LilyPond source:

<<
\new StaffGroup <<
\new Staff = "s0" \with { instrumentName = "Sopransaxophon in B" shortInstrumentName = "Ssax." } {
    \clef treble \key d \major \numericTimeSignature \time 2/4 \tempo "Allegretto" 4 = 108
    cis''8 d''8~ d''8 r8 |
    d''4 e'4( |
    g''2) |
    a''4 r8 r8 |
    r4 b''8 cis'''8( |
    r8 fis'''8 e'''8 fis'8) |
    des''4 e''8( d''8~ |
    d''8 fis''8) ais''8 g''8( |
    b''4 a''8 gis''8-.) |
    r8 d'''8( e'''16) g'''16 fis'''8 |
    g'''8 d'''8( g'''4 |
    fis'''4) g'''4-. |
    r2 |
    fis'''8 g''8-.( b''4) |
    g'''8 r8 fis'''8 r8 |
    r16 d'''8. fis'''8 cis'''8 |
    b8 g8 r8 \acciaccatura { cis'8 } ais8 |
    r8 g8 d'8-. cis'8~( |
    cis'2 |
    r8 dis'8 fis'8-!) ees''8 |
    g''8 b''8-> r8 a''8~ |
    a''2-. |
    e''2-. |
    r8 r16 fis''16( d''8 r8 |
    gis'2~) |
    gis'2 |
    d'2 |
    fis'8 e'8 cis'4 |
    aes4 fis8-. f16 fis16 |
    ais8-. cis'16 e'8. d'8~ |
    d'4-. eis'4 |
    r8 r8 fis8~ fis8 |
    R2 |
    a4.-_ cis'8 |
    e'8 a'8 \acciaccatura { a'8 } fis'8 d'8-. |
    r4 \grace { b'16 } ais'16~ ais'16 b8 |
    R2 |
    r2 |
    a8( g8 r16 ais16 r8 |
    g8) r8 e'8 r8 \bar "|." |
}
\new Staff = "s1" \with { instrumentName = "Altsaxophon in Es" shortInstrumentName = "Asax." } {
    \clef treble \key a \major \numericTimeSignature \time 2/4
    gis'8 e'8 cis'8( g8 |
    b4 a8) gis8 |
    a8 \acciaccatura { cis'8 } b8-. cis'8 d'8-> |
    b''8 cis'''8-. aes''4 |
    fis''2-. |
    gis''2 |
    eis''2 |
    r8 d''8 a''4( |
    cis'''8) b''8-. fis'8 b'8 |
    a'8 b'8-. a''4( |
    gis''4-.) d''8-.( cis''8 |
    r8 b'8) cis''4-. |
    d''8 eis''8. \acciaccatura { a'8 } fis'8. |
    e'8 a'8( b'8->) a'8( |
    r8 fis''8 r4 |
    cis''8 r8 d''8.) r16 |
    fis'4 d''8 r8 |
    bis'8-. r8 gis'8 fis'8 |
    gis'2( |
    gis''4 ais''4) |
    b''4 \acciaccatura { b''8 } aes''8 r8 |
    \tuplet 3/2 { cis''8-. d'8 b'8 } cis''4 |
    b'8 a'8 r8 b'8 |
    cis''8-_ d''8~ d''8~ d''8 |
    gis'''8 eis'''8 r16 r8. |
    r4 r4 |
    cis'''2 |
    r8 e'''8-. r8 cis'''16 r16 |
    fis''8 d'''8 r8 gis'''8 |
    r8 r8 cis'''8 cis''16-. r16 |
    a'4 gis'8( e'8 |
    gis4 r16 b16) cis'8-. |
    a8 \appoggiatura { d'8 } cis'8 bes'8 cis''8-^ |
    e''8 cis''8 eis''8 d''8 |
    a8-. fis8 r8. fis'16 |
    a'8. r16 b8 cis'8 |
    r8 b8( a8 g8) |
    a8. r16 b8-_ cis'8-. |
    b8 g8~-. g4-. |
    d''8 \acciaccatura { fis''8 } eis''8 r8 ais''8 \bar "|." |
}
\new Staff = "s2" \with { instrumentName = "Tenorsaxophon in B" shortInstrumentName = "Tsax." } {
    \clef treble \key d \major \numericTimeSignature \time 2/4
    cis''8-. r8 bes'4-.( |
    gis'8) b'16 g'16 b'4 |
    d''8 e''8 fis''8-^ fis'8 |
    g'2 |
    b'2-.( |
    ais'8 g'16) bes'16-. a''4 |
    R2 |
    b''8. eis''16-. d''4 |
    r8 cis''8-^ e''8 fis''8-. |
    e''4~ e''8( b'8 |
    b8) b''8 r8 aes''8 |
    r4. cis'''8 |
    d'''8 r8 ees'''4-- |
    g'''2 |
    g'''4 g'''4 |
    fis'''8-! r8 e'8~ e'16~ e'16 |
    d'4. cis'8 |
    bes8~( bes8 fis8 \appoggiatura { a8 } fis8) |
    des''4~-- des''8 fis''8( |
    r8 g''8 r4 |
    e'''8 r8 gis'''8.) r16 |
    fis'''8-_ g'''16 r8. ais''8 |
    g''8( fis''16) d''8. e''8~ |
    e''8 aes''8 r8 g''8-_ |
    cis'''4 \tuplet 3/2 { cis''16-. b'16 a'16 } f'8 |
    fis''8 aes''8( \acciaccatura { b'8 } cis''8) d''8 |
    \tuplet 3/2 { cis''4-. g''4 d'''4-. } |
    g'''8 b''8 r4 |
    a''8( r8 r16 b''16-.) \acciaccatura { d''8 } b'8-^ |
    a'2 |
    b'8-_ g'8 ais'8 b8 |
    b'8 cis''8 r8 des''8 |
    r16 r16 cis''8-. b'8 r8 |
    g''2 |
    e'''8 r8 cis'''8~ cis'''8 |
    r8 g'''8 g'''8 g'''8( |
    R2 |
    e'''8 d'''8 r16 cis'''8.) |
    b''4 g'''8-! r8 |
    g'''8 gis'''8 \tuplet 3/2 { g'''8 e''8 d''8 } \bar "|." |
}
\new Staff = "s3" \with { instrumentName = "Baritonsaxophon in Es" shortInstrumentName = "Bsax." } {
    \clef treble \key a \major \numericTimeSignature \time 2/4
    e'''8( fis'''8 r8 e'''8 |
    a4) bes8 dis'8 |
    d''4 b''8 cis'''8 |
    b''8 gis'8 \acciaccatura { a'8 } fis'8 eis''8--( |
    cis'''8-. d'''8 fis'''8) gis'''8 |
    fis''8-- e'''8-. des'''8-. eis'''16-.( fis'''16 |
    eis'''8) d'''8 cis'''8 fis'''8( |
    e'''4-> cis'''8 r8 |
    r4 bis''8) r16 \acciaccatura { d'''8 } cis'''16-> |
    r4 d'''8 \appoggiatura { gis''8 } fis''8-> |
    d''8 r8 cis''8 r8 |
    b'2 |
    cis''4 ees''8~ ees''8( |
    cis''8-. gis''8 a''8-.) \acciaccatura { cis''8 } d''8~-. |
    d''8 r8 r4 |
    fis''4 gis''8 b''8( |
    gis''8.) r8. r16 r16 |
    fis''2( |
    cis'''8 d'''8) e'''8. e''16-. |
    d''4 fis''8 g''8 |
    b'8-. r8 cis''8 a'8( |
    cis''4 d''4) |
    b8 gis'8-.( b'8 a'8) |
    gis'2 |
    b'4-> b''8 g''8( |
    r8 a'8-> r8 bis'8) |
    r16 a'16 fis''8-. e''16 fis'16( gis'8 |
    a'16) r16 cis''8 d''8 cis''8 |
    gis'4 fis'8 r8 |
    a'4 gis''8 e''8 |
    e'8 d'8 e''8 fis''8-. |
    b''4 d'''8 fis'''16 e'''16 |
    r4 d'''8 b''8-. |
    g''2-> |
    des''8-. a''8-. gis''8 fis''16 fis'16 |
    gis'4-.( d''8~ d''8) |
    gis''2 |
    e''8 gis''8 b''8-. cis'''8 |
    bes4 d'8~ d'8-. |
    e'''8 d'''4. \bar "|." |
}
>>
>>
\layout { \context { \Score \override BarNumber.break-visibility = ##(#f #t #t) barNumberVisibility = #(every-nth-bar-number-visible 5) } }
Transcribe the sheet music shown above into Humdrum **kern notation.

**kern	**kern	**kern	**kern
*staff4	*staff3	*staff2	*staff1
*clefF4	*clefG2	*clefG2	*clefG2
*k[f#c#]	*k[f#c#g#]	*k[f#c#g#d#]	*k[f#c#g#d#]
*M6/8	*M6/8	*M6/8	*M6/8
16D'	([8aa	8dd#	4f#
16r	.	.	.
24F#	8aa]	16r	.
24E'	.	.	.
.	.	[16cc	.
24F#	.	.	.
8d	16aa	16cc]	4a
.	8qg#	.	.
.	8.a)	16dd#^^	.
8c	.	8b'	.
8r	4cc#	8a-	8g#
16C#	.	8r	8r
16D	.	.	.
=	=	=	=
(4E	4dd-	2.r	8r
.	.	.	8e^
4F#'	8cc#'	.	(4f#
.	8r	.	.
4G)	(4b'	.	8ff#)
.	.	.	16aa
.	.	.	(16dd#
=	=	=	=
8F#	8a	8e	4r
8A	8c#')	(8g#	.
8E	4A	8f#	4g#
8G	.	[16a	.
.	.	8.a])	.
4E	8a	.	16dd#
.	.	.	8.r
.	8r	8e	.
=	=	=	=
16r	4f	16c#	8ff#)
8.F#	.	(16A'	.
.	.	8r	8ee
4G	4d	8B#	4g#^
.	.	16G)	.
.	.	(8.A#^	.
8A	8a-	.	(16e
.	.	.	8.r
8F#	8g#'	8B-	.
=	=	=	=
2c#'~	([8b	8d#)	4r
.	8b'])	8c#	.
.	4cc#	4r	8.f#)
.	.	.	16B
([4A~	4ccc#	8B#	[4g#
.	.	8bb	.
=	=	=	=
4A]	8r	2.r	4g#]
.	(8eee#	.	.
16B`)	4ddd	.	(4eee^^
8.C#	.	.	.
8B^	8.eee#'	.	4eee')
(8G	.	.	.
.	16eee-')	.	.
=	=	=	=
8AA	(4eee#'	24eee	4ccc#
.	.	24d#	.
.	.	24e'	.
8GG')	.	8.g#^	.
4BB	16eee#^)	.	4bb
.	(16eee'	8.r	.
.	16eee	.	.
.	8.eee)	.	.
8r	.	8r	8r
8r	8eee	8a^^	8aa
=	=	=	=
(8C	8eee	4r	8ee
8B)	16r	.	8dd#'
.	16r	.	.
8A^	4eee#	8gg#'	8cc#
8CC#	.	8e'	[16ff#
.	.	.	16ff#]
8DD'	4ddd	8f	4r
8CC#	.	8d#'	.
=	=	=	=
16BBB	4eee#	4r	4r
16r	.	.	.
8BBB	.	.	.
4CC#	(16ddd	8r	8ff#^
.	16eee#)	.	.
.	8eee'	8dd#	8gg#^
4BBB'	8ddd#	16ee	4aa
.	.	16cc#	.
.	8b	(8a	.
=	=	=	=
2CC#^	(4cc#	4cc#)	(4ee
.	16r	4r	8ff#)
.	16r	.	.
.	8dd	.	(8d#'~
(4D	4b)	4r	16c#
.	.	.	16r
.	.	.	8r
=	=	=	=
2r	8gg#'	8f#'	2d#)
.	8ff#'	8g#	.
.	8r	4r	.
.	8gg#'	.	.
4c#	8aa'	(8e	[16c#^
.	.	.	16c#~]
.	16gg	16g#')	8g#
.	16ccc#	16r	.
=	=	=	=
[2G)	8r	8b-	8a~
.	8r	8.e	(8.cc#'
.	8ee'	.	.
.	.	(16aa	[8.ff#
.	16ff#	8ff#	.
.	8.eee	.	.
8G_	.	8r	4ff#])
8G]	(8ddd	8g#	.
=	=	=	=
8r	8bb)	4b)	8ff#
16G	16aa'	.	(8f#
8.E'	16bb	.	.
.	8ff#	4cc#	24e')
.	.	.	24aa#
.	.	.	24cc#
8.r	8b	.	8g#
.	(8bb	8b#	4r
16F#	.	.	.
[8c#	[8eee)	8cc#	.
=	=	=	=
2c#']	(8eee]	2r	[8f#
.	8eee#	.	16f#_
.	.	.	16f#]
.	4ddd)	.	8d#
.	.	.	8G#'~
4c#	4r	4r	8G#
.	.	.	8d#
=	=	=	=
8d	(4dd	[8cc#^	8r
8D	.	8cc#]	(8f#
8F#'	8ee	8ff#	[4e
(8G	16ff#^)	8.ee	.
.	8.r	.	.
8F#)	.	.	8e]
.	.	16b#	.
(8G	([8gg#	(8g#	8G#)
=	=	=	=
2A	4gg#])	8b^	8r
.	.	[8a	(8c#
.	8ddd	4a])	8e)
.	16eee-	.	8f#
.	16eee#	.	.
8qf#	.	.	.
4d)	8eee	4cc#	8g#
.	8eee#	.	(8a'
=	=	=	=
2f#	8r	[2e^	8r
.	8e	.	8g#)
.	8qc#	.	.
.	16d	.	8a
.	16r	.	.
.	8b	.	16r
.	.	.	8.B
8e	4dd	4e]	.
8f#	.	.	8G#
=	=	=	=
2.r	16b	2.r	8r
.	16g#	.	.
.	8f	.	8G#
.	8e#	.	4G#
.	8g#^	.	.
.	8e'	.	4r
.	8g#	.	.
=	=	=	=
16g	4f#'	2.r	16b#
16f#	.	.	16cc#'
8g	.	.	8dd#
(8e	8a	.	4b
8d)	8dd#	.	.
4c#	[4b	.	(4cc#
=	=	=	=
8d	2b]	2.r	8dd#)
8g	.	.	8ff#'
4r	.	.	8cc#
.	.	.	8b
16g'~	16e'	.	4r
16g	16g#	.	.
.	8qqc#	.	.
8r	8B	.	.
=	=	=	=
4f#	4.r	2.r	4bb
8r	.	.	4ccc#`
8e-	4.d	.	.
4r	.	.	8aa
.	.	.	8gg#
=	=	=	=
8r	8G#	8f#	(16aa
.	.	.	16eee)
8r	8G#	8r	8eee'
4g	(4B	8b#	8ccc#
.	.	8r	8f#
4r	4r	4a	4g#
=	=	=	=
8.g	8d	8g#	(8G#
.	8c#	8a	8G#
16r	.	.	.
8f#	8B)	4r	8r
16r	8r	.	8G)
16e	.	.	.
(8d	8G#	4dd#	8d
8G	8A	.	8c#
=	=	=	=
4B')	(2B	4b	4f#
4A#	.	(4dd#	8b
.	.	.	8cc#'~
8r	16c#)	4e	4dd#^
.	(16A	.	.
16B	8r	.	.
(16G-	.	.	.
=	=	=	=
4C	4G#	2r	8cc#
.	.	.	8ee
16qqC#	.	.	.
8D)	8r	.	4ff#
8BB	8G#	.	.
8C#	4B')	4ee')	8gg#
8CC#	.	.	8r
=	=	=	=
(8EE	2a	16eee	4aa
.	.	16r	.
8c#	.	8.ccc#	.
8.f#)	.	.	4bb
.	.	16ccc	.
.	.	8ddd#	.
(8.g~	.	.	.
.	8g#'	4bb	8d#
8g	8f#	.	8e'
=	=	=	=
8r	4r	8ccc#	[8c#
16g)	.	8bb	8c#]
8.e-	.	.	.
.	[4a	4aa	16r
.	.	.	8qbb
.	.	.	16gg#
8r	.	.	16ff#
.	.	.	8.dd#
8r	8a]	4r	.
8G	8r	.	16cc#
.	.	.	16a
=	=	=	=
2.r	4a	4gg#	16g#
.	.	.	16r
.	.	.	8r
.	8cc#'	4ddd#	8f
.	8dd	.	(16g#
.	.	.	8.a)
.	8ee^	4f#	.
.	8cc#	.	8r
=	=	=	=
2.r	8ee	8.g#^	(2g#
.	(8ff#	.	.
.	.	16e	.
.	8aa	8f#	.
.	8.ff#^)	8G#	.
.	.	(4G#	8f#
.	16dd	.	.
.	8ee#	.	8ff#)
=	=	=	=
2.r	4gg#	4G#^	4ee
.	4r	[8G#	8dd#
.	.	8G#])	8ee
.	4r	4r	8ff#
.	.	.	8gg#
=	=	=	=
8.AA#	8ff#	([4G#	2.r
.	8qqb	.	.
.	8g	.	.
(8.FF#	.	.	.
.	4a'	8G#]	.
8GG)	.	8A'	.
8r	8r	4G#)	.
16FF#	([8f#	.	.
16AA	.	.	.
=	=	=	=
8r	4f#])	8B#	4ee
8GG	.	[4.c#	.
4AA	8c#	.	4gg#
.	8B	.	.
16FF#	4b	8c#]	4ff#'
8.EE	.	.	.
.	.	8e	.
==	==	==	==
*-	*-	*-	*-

What you need to do »
Identify every line above that contains the string "kern", and copy each one in full. Case counts.

Correct result »
Transcribe the sheet music shown above into Humdrum **kern notation.
**kern	**kern	**kern	**kern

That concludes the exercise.